Saved entries
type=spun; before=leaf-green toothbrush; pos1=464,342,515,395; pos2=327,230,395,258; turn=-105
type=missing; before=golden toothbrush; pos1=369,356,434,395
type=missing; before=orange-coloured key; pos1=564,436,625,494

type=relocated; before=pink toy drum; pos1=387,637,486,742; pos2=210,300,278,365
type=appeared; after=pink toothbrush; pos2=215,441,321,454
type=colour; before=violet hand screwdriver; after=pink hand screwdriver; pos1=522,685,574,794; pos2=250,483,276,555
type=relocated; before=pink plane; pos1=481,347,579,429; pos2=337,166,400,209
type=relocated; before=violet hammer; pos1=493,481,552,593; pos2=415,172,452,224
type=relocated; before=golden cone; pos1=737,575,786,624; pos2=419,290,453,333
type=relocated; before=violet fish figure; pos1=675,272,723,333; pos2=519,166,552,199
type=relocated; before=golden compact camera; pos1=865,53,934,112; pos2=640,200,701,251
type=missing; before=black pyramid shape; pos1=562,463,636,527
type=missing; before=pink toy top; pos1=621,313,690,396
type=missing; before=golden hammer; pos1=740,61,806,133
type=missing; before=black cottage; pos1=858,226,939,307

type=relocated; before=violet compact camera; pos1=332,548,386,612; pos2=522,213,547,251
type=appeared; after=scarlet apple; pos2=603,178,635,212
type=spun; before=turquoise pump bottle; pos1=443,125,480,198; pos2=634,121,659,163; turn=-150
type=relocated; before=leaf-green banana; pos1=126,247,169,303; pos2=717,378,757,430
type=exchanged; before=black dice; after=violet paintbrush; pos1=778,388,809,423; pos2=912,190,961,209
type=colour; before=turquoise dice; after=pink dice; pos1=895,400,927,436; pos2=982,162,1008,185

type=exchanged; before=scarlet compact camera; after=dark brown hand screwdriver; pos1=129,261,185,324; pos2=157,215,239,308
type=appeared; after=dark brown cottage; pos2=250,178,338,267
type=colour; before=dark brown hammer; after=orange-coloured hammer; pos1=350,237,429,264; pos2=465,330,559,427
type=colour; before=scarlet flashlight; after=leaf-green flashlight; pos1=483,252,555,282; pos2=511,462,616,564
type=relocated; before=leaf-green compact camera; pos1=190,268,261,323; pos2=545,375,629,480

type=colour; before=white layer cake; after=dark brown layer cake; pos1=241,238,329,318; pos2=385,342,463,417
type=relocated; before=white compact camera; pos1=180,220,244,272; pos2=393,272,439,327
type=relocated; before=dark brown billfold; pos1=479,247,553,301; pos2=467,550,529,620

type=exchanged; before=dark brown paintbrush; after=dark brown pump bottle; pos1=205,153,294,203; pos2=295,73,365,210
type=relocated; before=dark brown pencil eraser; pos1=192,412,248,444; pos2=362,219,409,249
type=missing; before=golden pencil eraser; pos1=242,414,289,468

WORK REQUIRED: Beginning with the line above that contains "type=appeared; after=dark brown", copy each line exactly up to and including the line that contains "type=relocated; before=leaf-green compact", and go no further.

TASK OUTPUT:
type=appeared; after=dark brown cottage; pos2=250,178,338,267
type=colour; before=dark brown hammer; after=orange-coloured hammer; pos1=350,237,429,264; pos2=465,330,559,427
type=colour; before=scarlet flashlight; after=leaf-green flashlight; pos1=483,252,555,282; pos2=511,462,616,564
type=relocated; before=leaf-green compact camera; pos1=190,268,261,323; pos2=545,375,629,480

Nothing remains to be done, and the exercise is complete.